== DATA SHOWN ==
○ ○ ○ ○ ○

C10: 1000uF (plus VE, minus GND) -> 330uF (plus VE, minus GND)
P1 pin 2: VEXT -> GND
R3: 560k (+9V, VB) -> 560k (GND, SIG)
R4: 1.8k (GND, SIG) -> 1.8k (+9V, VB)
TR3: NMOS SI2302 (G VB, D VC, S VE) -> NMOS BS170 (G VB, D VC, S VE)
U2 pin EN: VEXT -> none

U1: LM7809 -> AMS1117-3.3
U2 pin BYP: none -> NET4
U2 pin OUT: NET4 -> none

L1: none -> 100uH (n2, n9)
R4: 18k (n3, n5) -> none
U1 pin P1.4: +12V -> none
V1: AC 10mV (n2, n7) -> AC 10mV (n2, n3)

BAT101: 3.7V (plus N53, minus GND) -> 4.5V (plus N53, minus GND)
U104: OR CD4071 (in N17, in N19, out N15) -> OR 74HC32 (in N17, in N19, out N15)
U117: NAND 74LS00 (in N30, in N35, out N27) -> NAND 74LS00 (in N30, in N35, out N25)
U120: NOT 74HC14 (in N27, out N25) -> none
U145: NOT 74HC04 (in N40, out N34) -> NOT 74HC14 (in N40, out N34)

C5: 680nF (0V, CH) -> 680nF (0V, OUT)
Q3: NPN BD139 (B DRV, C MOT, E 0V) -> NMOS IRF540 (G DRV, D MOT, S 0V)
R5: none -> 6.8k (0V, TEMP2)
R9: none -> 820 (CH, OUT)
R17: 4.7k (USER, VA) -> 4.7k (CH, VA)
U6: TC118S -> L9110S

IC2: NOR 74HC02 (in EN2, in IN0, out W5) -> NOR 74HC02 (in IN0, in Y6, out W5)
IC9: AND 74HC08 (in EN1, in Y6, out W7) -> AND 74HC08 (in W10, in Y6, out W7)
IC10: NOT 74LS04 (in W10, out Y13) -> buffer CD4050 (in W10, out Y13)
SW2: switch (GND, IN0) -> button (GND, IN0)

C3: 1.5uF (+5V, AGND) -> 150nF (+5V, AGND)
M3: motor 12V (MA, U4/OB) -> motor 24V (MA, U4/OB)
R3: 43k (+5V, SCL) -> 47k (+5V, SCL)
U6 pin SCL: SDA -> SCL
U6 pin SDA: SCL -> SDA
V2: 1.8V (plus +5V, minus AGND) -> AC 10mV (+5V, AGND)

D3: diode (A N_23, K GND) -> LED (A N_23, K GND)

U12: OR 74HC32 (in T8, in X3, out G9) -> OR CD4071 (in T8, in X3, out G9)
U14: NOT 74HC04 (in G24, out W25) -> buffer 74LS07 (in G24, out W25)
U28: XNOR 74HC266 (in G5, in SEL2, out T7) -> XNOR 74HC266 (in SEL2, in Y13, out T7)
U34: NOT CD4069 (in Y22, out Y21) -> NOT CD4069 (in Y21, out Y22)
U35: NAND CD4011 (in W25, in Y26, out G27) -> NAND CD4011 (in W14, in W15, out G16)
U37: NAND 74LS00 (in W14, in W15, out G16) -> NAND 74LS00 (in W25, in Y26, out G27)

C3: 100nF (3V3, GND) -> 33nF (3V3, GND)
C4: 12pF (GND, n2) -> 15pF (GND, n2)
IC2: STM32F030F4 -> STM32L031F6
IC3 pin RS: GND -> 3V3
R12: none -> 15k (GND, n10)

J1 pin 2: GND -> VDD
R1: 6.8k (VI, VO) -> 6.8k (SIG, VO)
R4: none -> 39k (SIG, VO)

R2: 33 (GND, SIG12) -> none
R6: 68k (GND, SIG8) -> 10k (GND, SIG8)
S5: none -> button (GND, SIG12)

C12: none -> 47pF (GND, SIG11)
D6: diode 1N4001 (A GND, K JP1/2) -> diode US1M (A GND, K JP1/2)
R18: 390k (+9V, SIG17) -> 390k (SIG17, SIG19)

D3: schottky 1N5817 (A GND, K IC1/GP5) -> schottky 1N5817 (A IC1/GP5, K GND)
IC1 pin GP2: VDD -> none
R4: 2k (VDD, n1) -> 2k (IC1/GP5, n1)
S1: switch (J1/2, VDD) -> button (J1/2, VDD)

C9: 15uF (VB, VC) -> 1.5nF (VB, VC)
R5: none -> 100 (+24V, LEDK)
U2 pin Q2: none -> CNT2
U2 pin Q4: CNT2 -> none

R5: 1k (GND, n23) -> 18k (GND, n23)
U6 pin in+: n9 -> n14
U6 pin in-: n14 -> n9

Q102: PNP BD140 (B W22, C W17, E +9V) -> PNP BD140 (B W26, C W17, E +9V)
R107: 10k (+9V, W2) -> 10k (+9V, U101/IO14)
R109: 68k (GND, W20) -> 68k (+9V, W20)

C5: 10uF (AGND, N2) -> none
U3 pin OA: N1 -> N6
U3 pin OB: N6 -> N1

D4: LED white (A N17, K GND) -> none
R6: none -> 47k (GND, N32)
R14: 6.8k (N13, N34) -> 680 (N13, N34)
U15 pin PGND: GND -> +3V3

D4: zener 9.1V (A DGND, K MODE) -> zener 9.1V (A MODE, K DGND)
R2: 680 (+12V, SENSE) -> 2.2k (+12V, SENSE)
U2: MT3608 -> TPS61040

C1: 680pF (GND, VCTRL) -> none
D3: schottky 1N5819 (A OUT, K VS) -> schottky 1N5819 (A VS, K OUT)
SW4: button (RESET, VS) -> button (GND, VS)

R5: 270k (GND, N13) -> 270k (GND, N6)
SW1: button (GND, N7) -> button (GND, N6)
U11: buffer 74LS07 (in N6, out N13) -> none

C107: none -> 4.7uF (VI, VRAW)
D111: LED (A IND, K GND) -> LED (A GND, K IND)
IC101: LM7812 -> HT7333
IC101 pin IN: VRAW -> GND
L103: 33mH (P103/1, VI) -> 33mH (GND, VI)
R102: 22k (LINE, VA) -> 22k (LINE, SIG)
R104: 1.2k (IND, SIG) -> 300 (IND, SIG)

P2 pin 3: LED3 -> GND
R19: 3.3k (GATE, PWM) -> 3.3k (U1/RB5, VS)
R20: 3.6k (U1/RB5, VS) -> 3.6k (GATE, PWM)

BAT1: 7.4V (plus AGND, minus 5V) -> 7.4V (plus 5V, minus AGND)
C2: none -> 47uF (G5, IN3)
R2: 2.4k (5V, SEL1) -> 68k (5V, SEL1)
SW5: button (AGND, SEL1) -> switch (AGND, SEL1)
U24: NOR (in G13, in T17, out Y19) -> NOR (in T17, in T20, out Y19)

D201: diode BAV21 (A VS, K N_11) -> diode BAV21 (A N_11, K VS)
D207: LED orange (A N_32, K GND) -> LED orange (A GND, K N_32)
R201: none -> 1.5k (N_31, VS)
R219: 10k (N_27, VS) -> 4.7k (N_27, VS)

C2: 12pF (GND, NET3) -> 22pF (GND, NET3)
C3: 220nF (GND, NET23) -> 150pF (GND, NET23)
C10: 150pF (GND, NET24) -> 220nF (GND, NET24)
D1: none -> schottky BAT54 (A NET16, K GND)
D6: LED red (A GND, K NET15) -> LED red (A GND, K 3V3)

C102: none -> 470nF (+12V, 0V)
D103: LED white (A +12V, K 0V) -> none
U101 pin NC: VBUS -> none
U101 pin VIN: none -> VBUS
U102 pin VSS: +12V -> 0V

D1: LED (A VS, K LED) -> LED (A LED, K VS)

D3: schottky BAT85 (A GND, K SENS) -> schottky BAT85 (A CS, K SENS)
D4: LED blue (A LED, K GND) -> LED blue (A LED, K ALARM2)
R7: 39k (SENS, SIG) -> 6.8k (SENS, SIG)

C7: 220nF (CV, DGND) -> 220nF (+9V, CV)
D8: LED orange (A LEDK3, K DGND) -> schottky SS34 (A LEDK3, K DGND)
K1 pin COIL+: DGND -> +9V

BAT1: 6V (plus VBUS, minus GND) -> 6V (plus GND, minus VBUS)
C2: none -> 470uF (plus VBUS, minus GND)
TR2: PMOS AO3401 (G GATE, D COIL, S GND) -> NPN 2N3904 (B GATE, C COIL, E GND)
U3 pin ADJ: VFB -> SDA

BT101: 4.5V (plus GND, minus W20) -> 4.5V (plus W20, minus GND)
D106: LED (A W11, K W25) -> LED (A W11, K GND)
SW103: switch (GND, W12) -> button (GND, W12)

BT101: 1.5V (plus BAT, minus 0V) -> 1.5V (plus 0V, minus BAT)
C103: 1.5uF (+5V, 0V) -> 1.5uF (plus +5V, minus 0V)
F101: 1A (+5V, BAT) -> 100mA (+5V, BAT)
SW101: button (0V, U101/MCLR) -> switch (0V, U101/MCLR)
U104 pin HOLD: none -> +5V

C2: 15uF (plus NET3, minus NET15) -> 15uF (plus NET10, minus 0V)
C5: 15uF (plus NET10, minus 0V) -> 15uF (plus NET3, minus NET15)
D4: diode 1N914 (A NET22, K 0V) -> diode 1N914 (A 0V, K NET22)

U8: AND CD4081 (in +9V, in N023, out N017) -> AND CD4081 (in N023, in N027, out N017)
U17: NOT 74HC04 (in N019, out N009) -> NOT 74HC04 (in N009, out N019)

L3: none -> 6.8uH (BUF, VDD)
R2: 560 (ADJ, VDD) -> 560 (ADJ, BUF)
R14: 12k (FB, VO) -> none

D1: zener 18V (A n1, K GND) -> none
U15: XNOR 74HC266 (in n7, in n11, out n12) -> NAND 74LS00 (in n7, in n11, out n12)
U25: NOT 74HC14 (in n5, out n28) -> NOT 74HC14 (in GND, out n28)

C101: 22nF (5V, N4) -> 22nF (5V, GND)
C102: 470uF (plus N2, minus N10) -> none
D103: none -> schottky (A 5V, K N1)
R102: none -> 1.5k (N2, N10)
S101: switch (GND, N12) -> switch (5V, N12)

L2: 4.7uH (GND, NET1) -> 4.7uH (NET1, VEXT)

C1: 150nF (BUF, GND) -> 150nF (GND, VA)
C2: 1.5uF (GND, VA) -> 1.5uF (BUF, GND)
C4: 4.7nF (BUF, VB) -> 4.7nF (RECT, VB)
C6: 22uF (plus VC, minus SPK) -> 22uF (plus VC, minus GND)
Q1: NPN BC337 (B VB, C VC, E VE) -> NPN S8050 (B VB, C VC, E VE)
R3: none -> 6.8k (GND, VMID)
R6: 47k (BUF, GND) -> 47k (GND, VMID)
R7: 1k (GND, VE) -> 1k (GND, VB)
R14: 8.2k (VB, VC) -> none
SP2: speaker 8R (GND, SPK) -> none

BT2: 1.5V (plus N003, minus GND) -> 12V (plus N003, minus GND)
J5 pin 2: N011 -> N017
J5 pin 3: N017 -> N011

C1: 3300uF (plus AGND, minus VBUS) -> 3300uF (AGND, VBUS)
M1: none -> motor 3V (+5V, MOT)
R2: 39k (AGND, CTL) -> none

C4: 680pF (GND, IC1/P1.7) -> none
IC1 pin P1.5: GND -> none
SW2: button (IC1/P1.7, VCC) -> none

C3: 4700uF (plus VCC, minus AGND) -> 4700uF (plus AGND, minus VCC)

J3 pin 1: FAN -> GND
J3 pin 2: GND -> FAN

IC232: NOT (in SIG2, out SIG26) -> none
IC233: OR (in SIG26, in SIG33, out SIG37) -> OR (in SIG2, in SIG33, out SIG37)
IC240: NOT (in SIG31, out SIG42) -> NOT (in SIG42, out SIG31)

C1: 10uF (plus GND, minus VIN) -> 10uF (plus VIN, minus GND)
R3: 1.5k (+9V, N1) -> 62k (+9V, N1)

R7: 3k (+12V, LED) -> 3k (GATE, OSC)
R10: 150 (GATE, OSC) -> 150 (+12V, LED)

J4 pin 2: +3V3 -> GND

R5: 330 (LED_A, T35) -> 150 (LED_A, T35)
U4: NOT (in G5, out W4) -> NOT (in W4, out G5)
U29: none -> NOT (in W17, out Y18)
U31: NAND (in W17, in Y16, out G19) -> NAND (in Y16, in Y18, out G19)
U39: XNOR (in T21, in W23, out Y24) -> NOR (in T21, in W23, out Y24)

○ ○ ○ ○ ○

== TRY IT ==
What you give back should be exactly the lines of the data above from the line with "L3: none -> 6.8uH (BUF, VDD)" through the line with "C101: 22nF (5V, N4) -> 22nF (5V, GND)", both of those included, and nothing more.

== RESPONSE TO THIS TASK ==
L3: none -> 6.8uH (BUF, VDD)
R2: 560 (ADJ, VDD) -> 560 (ADJ, BUF)
R14: 12k (FB, VO) -> none

D1: zener 18V (A n1, K GND) -> none
U15: XNOR 74HC266 (in n7, in n11, out n12) -> NAND 74LS00 (in n7, in n11, out n12)
U25: NOT 74HC14 (in n5, out n28) -> NOT 74HC14 (in GND, out n28)

C101: 22nF (5V, N4) -> 22nF (5V, GND)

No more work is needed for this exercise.